- _Problem to solve_:
Please return the listing exactly as written, but without its pictures.
** Material provided follows **
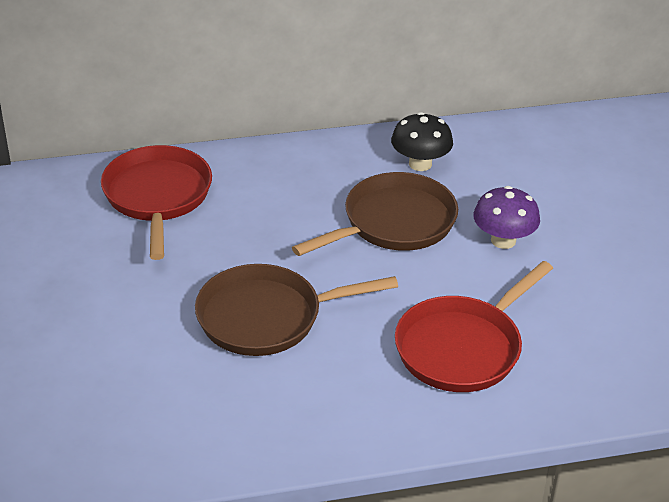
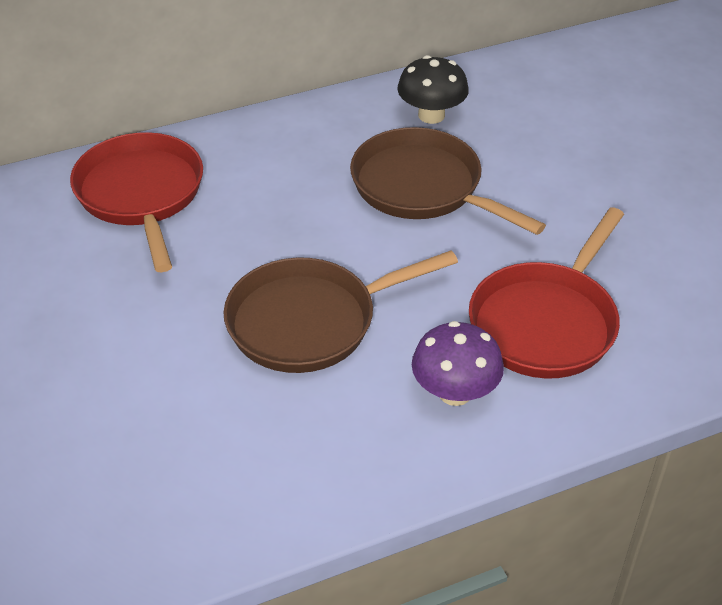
camera: 10 degrees left, 5 degrees up
(393, 223) = (423, 187): brown pan -> brown pan turned 90 degrees counterclockwise
(503, 240) = (550, 190): purple mushroom -> purple mushroom (455, 392)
** End of Material provided **
- _Answer below_:
camera: 10 degrees left, 5 degrees up
(393, 223) = (423, 187): brown pan -> brown pan turned 90 degrees counterclockwise
(503, 240) = (550, 190): purple mushroom -> purple mushroom (455, 392)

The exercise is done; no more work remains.